─── Given entries ───
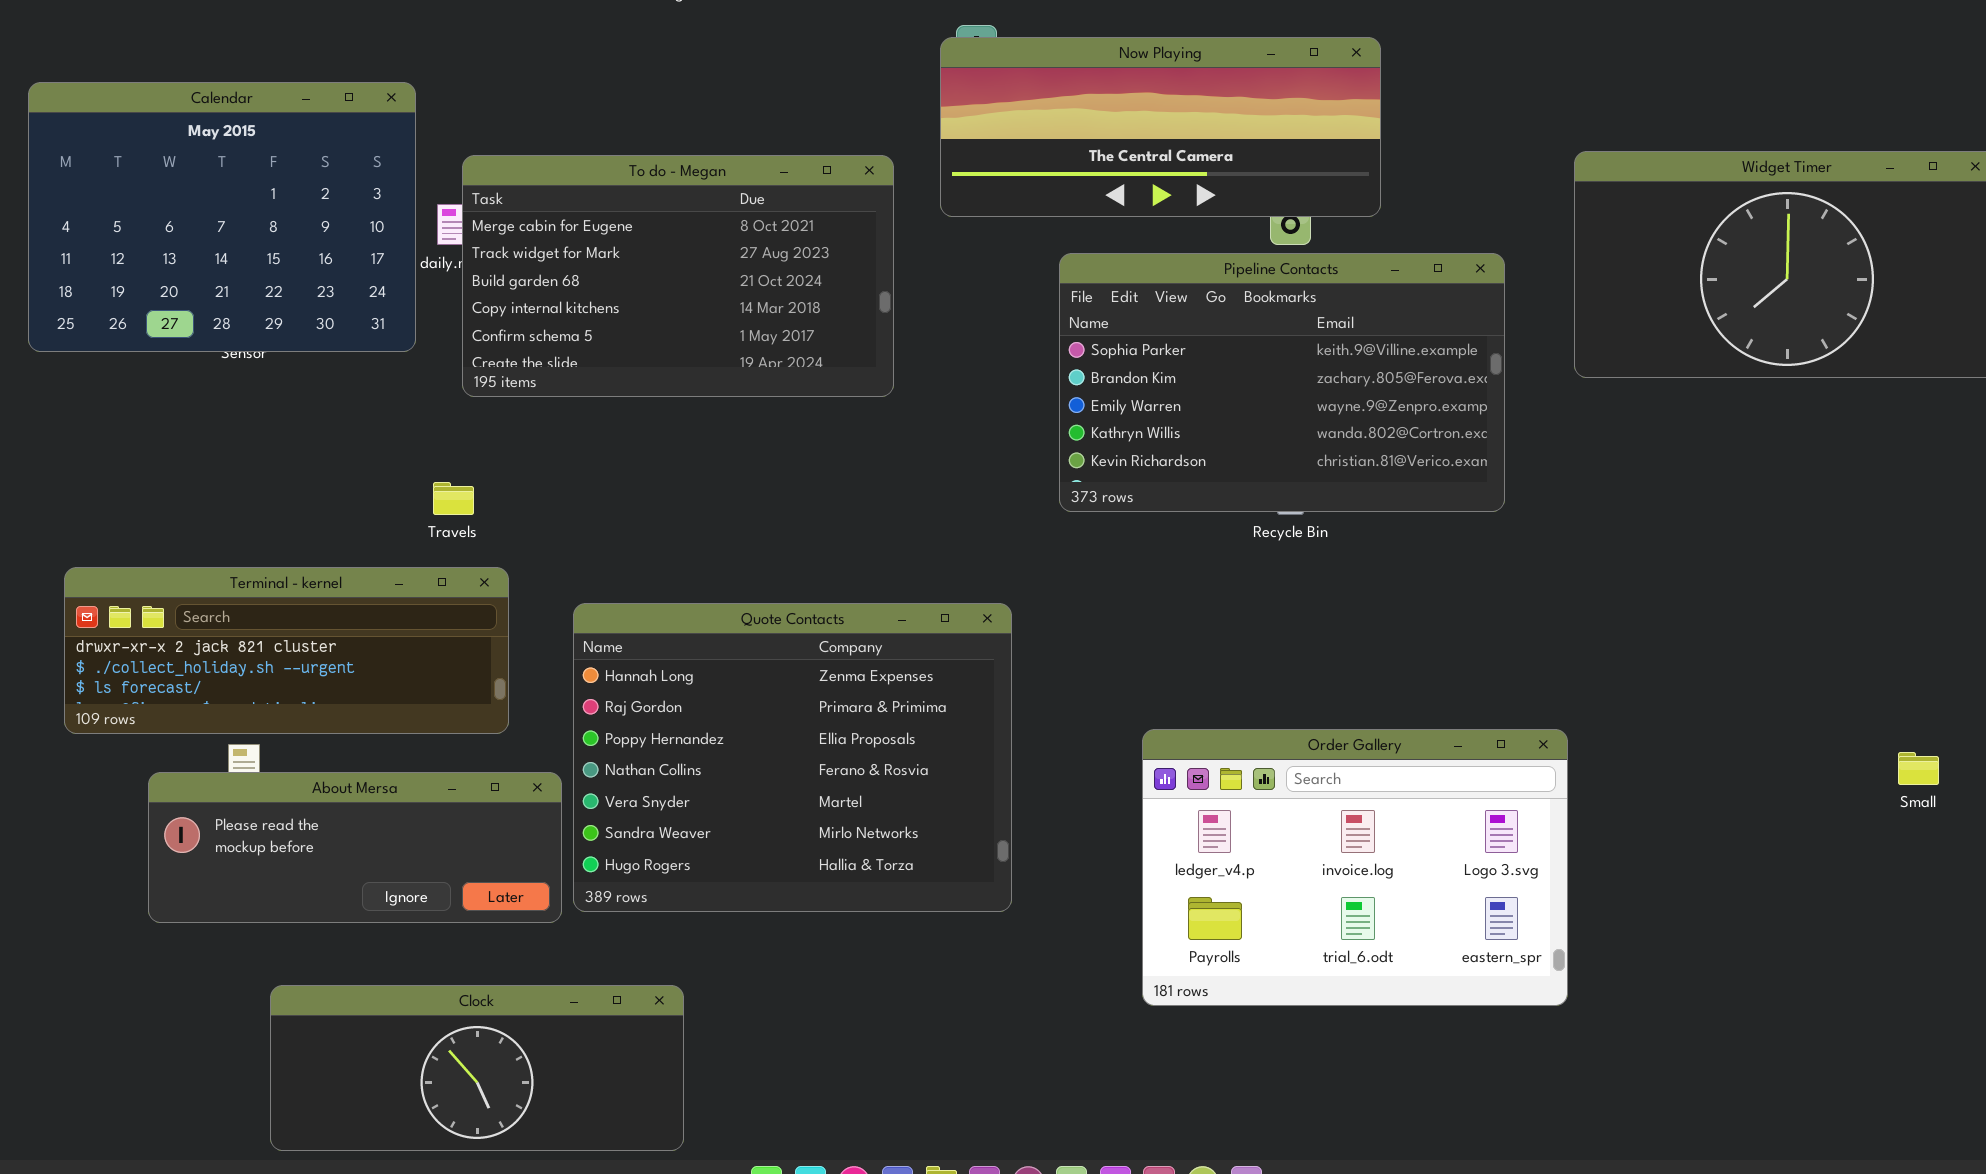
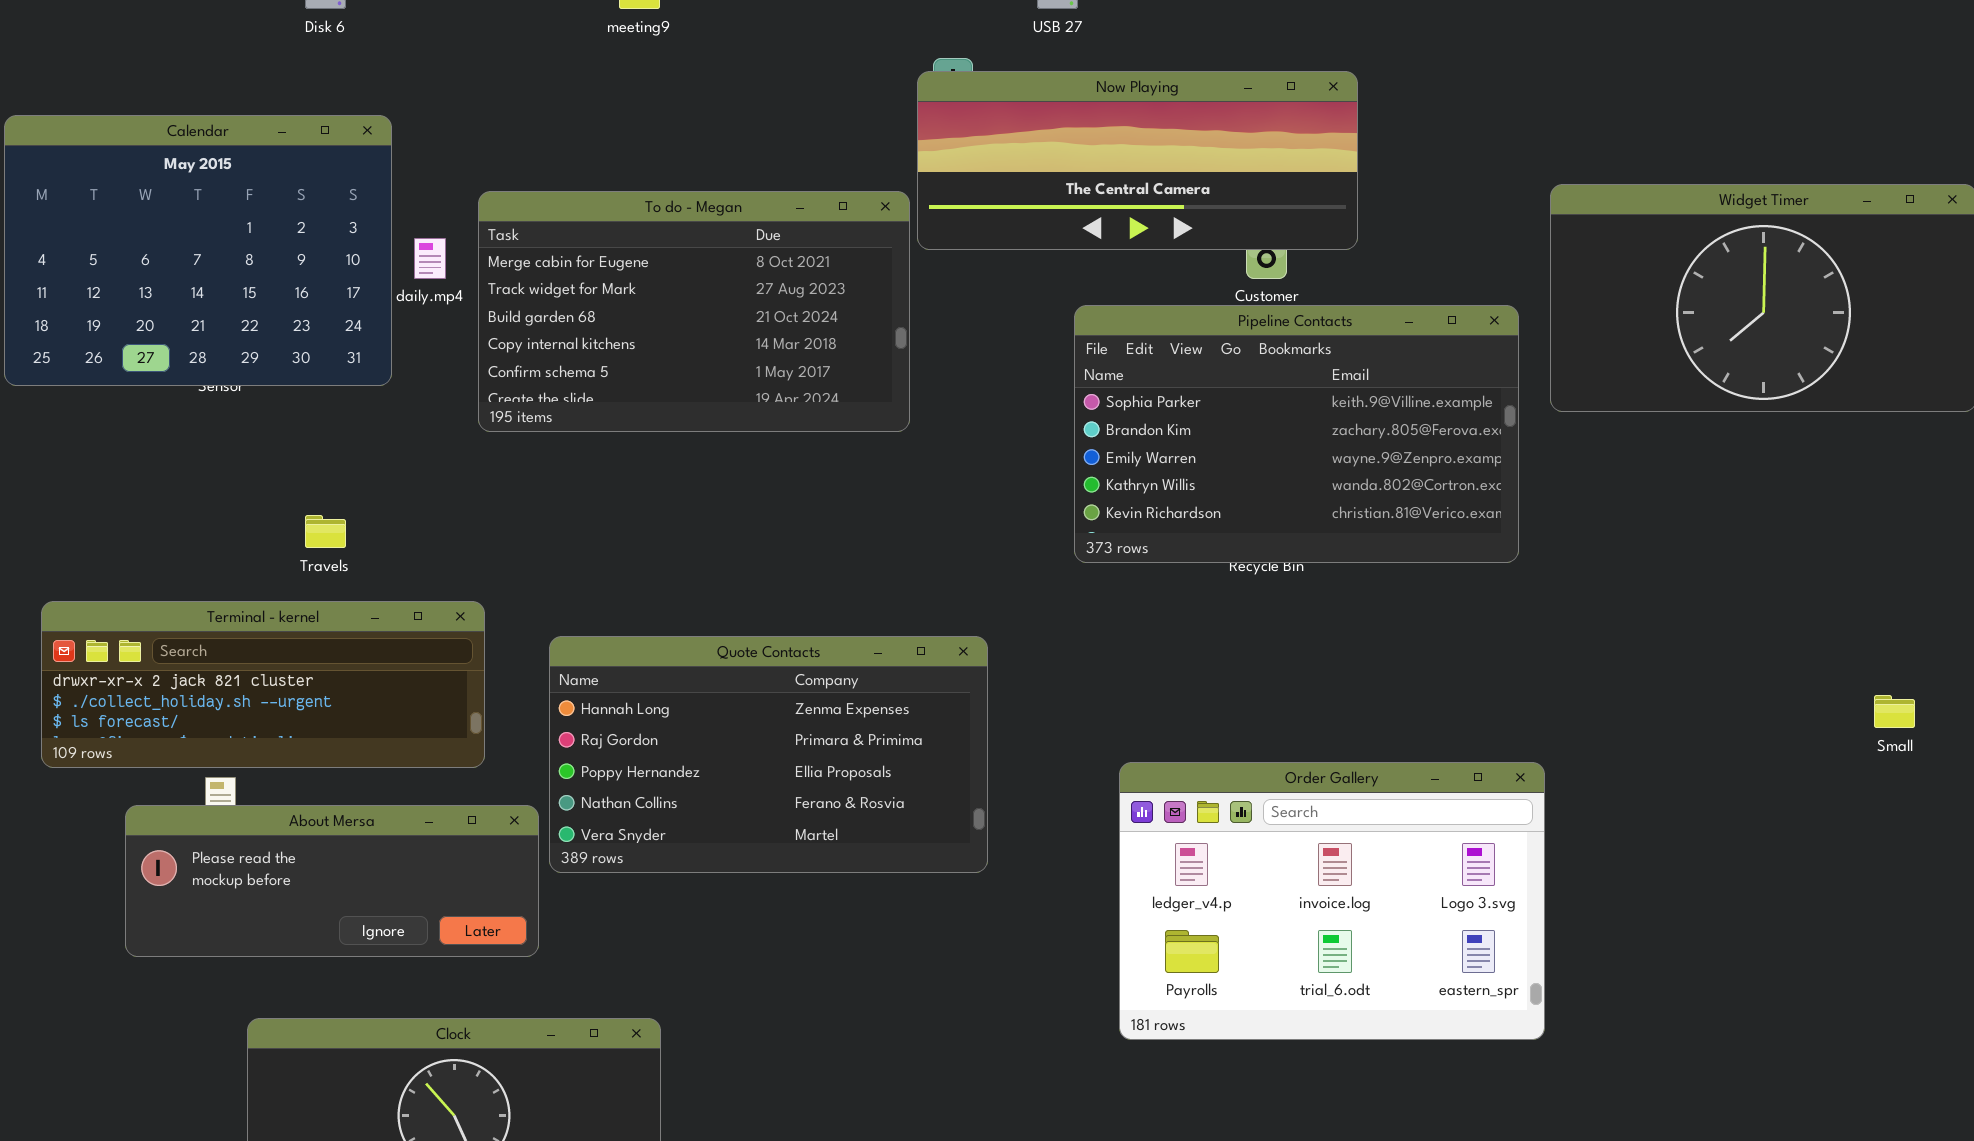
To do - Megan: [462,155,894,397] -> [478,191,910,432], moved
Pipeline Contacts: [1059,253,1505,512] -> [1074,305,1519,563], moved
Travels: [433,482,474,515] -> [305,515,346,548], moved
Quote Contacts: [573,603,1012,912] -> [549,636,988,873], resized
Small: [1898,752,1939,785] -> [1874,695,1915,728], moved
───
Exercise instructions: Search the entries for "Contacts" and copy out each line that has it.

Answer space:
Pipeline Contacts: [1059,253,1505,512] -> [1074,305,1519,563], moved
Quote Contacts: [573,603,1012,912] -> [549,636,988,873], resized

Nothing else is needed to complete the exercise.